Work to complete:
Skip the pictures and write out, word for word, the lines below from the one with "D1: diode BAV21" through the one with "V2: AC 6V (IN, VDD) -> AC 6V (0V, IN)", inclusive.

Data for analysis: Begin

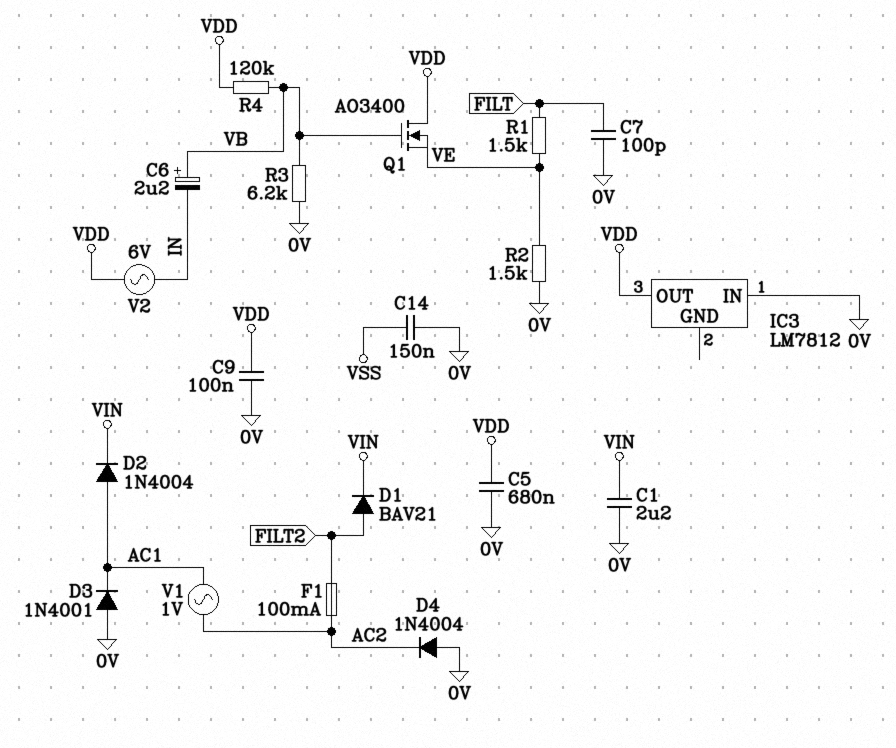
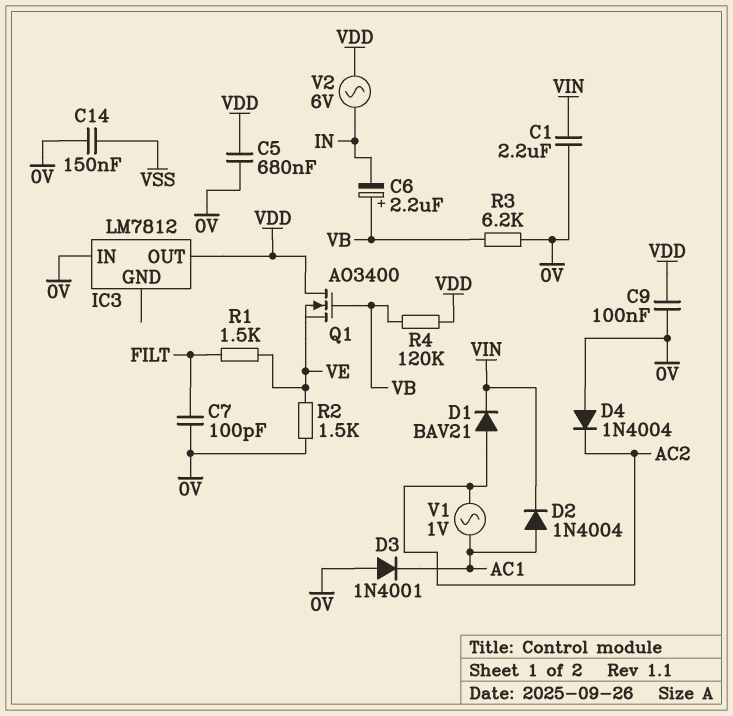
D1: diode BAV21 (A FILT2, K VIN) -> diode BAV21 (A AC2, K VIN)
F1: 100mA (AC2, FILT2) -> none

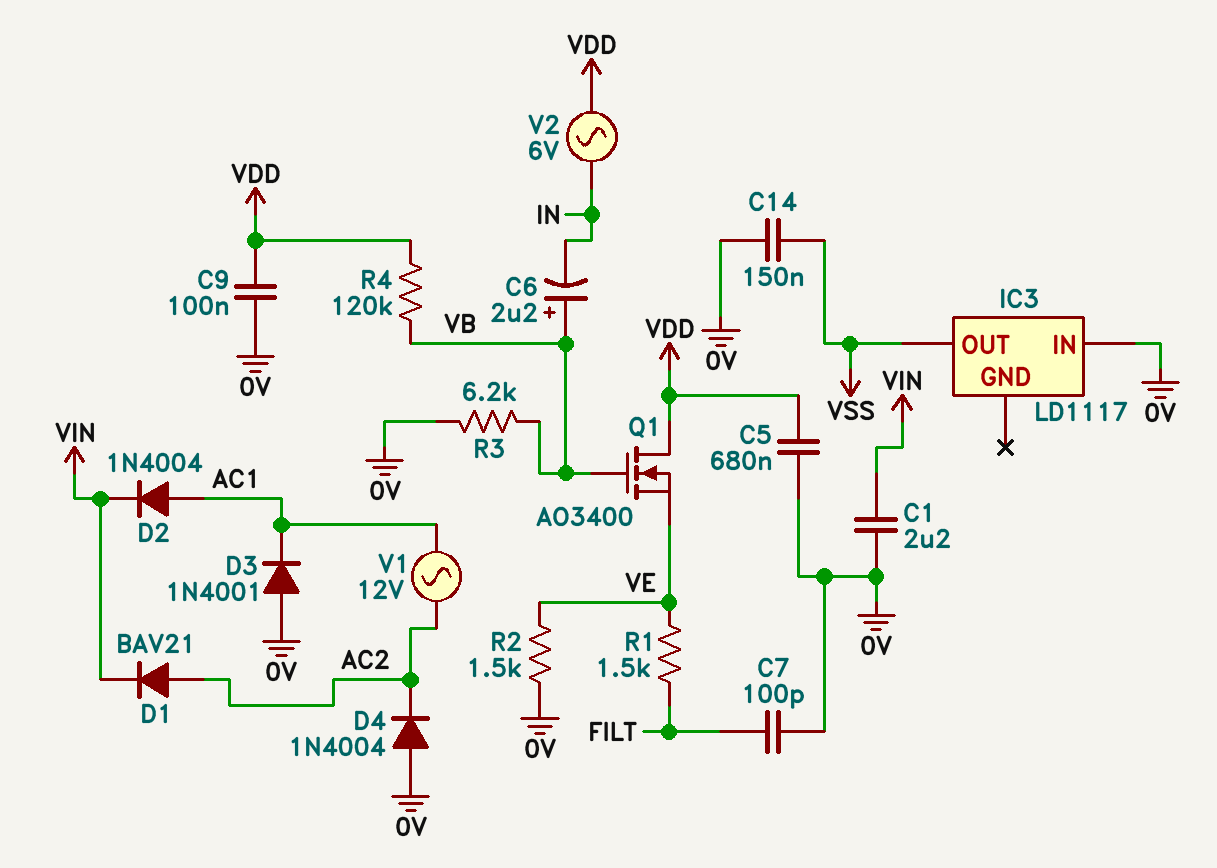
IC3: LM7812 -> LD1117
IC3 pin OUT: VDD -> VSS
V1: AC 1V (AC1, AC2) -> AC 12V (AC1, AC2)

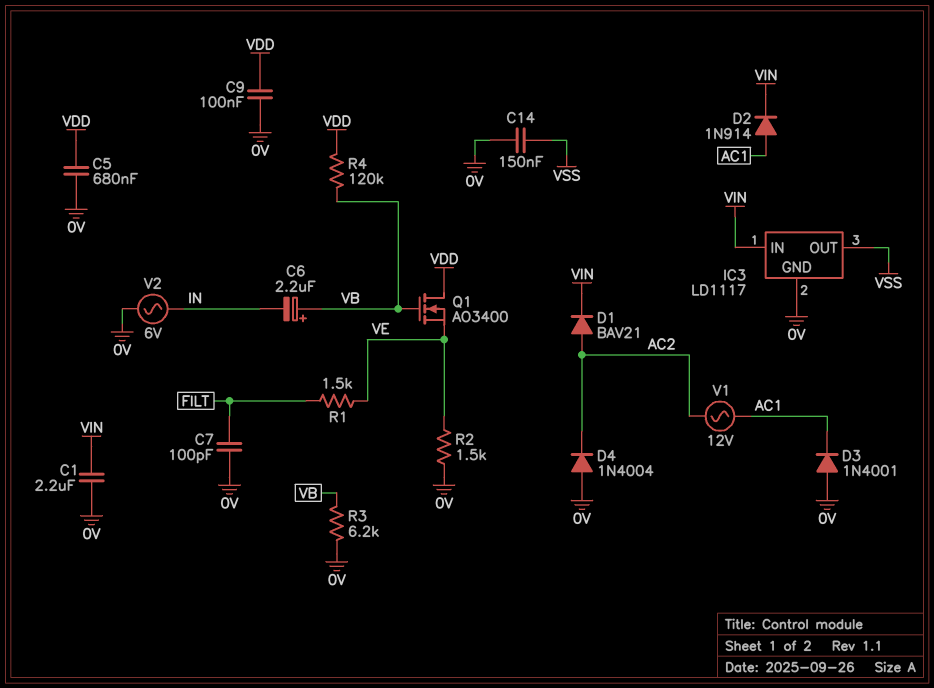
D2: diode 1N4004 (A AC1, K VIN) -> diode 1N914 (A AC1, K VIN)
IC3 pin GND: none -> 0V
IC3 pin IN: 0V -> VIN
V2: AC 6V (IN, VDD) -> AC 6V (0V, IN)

Data for analysis: End
Data for analysis: Begin

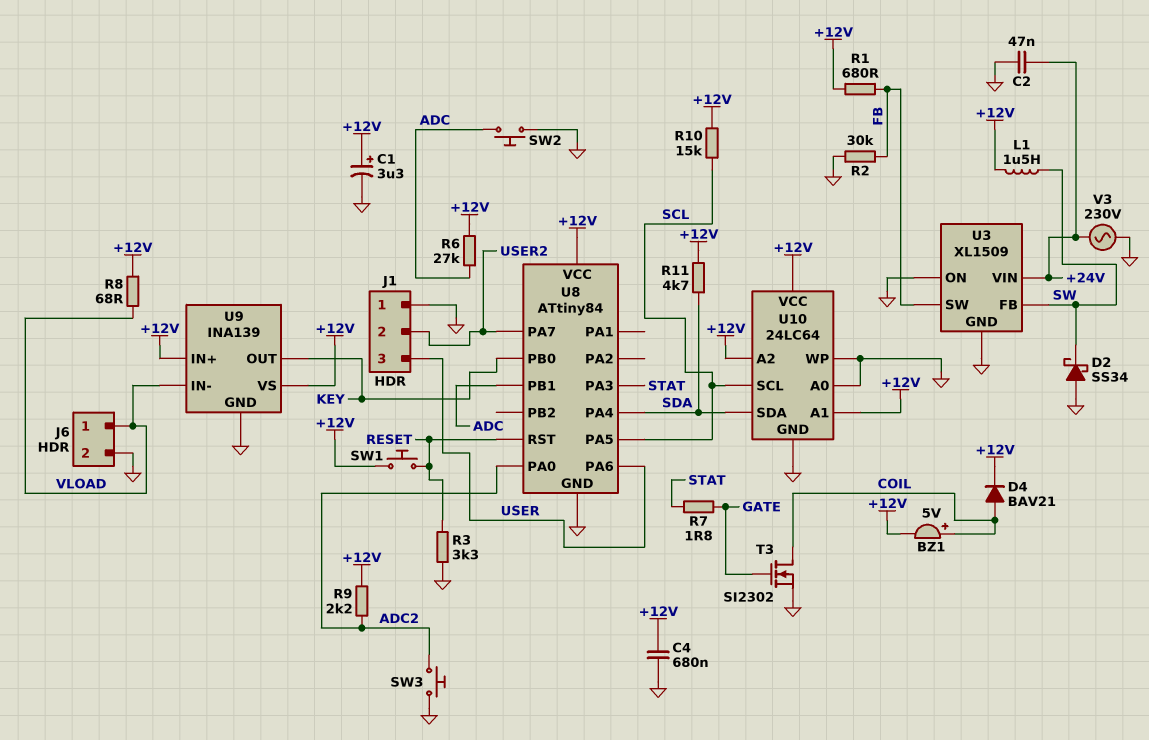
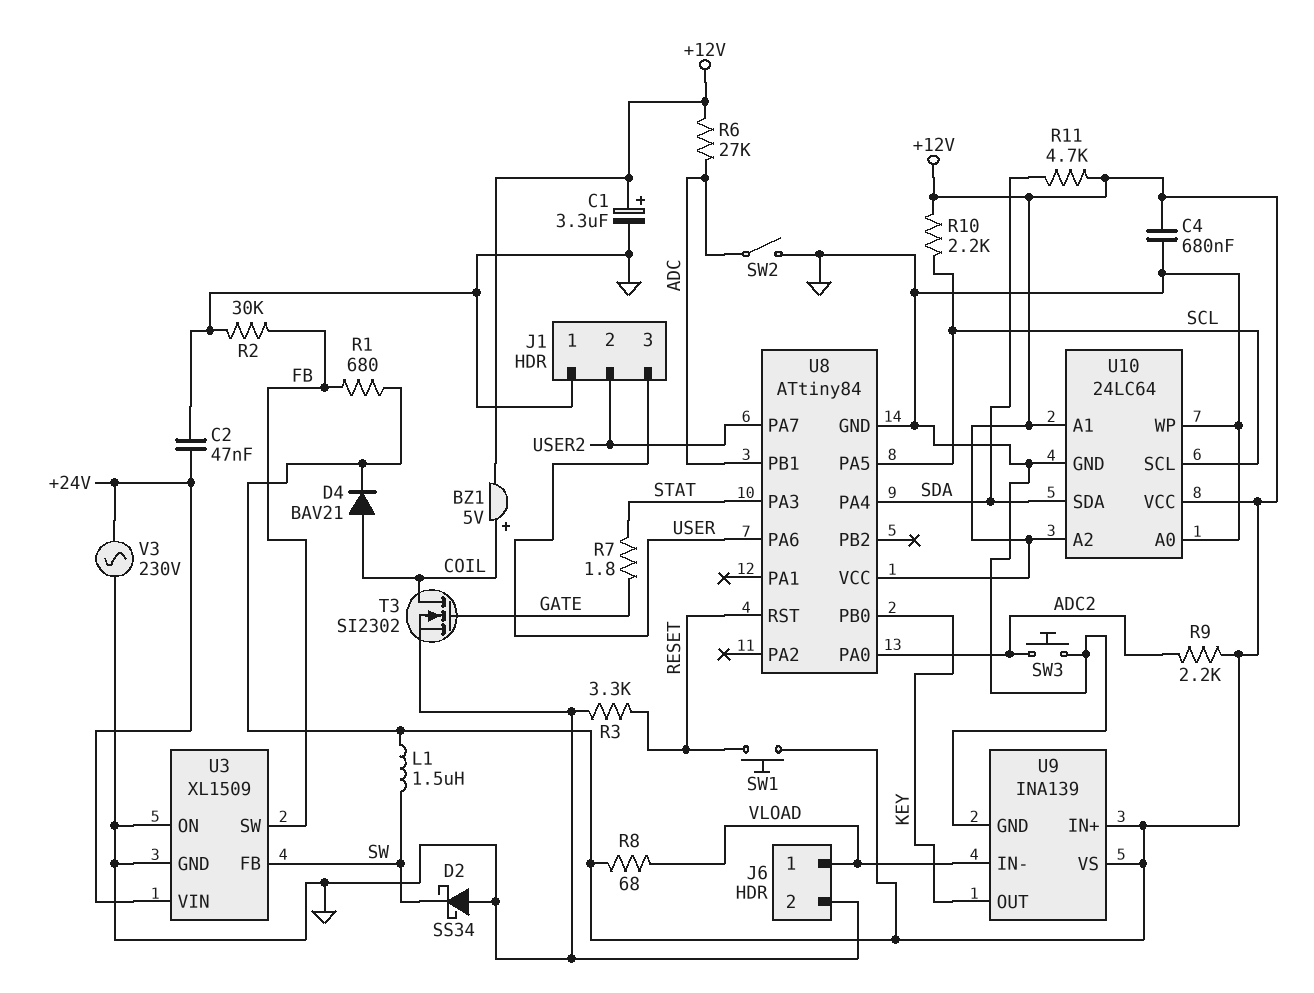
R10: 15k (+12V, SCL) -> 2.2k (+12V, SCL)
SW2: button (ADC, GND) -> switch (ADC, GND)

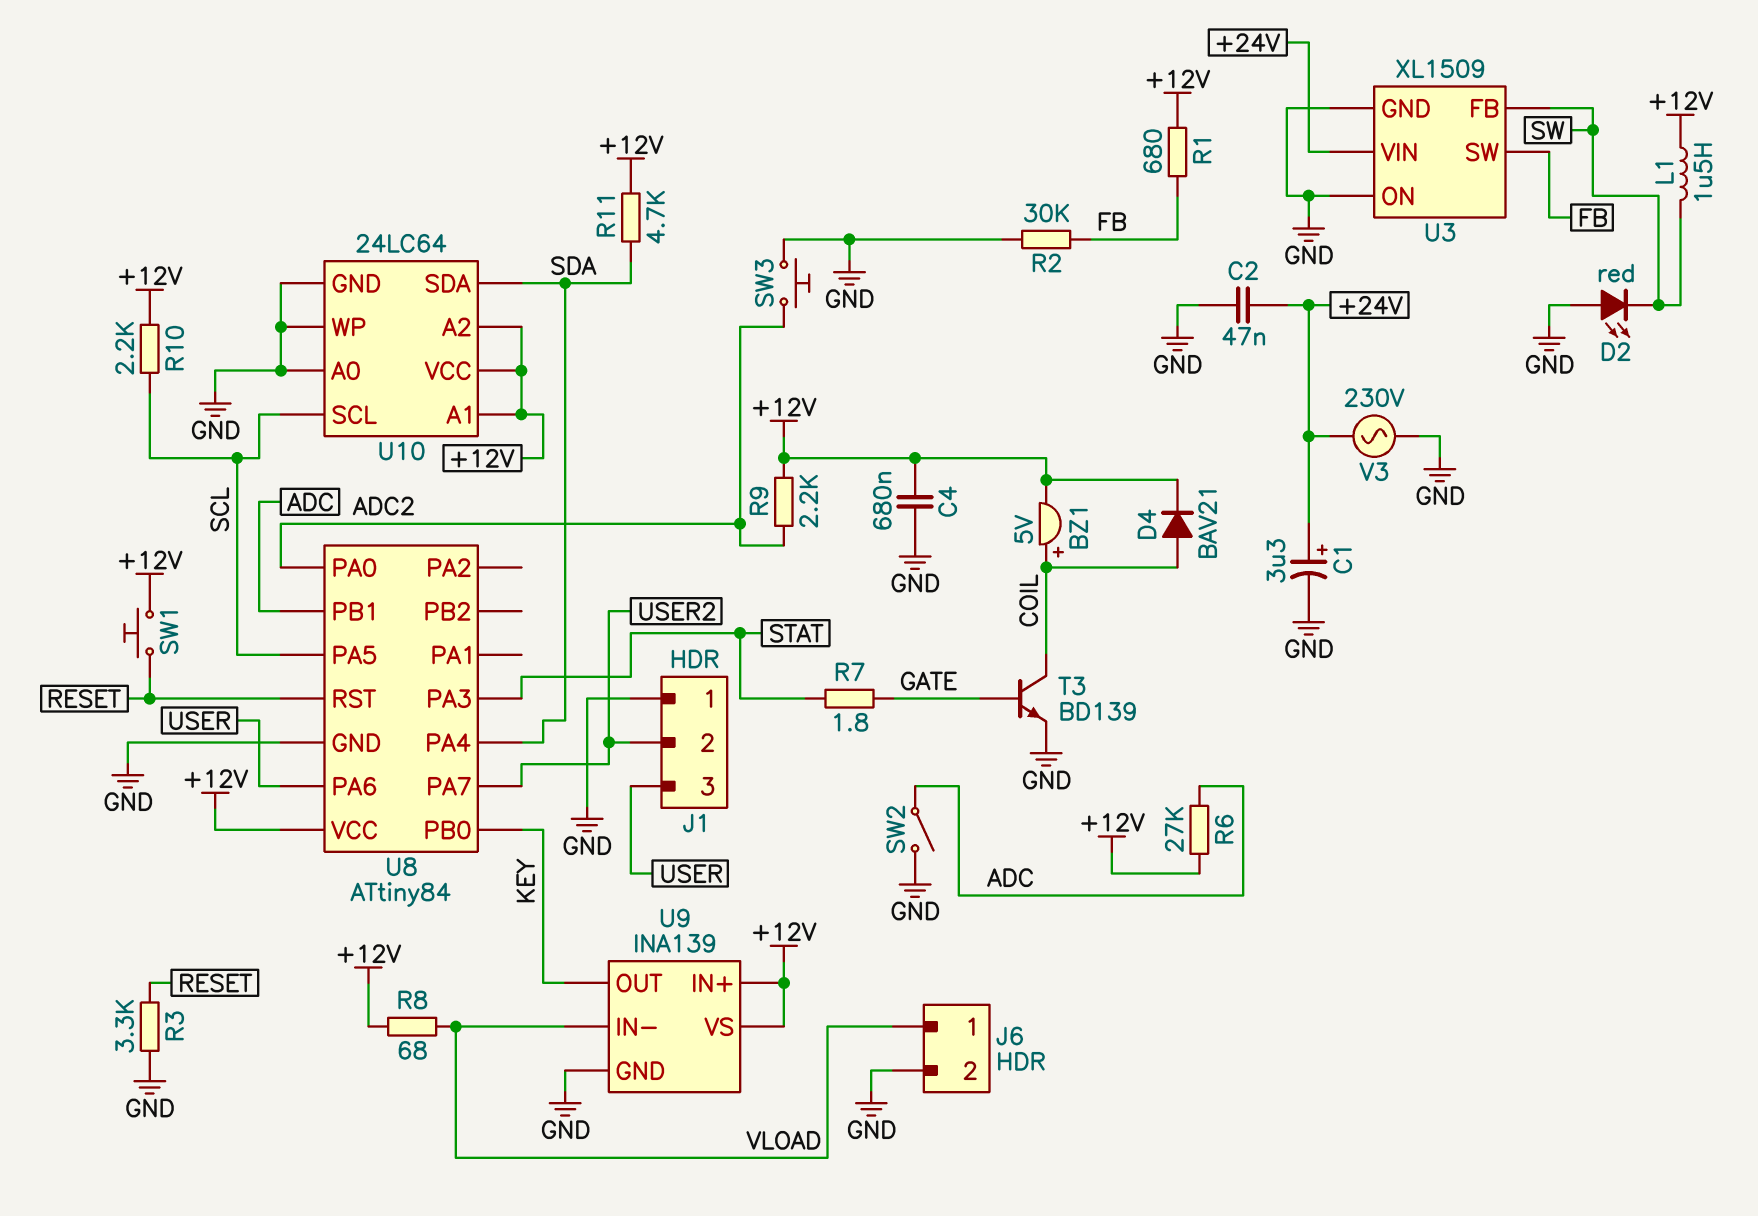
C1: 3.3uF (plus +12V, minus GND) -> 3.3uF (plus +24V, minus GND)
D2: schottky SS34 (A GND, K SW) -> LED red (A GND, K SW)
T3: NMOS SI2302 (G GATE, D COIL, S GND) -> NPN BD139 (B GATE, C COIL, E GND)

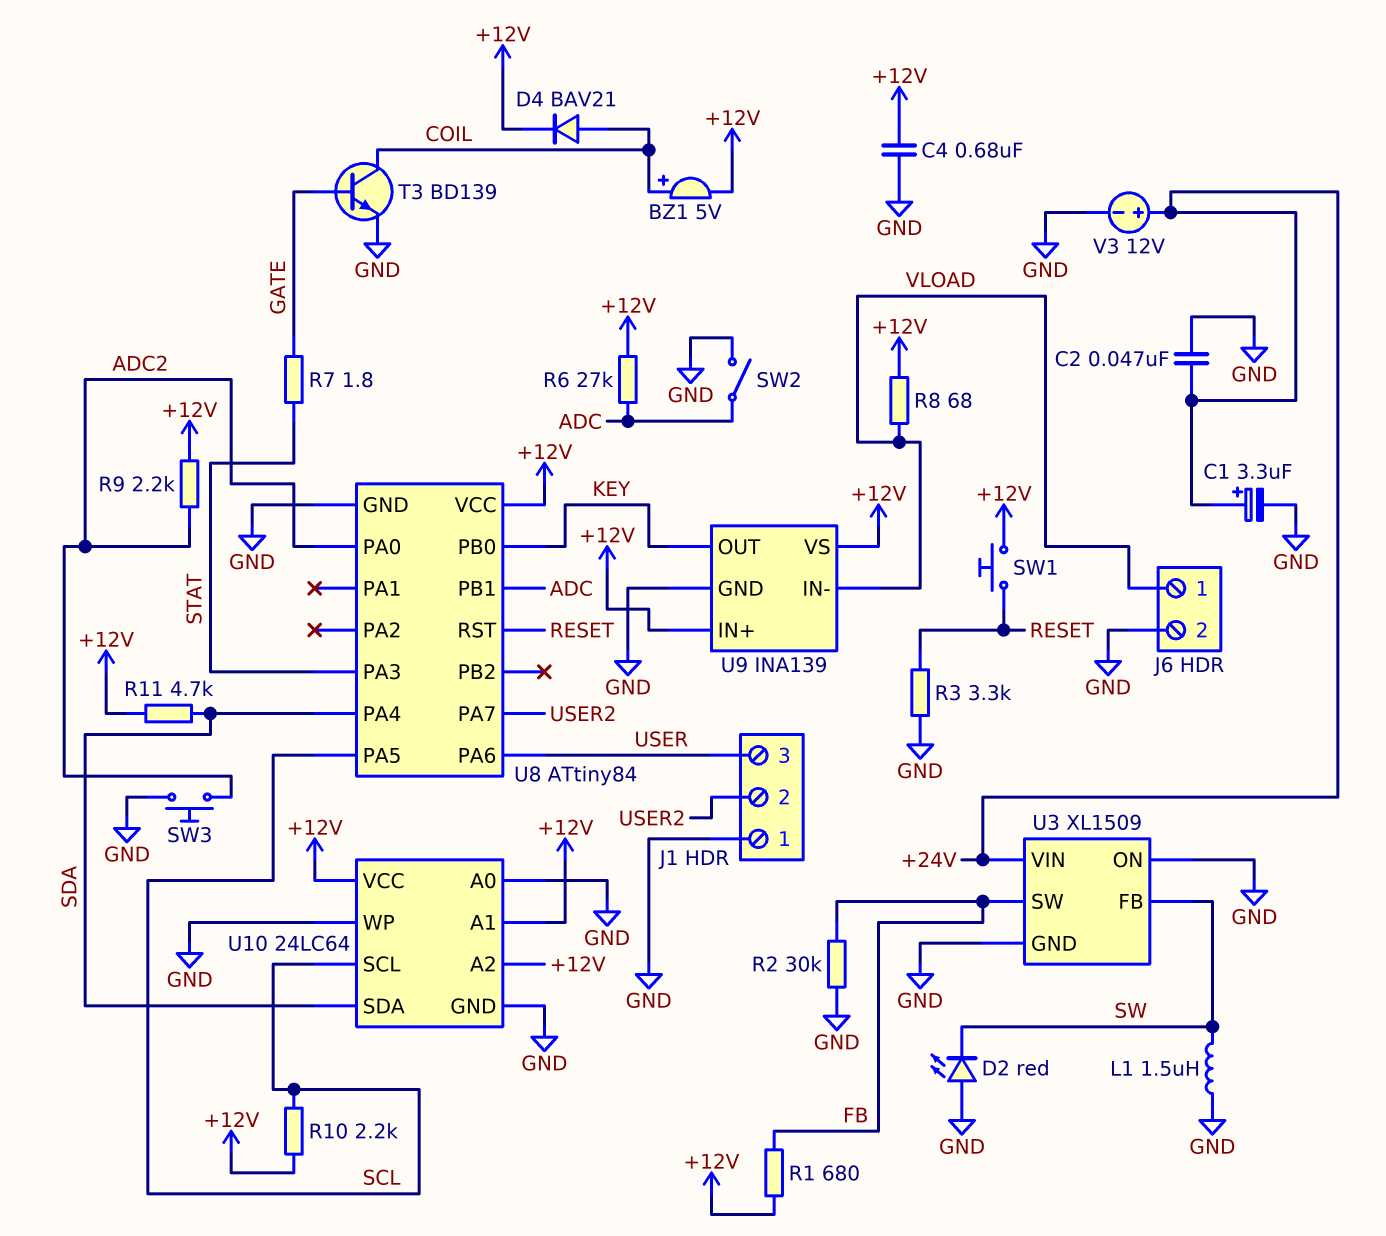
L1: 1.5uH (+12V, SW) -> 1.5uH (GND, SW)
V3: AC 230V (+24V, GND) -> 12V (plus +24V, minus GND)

Data for analysis: End
Data for analysis: Begin

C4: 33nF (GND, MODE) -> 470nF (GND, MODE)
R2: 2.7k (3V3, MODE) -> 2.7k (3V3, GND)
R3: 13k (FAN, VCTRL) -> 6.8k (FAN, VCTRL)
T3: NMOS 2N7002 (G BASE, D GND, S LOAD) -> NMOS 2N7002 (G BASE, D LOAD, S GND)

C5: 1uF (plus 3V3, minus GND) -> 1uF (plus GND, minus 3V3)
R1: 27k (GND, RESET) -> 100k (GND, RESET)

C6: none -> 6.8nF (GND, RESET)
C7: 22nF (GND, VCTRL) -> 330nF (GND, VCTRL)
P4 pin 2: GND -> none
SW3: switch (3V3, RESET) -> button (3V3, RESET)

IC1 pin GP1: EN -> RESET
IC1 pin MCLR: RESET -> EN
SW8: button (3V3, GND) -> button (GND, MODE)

Data for analysis: End

Answer space:
D1: diode BAV21 (A FILT2, K VIN) -> diode BAV21 (A AC2, K VIN)
F1: 100mA (AC2, FILT2) -> none

IC3: LM7812 -> LD1117
IC3 pin OUT: VDD -> VSS
V1: AC 1V (AC1, AC2) -> AC 12V (AC1, AC2)

D2: diode 1N4004 (A AC1, K VIN) -> diode 1N914 (A AC1, K VIN)
IC3 pin GND: none -> 0V
IC3 pin IN: 0V -> VIN
V2: AC 6V (IN, VDD) -> AC 6V (0V, IN)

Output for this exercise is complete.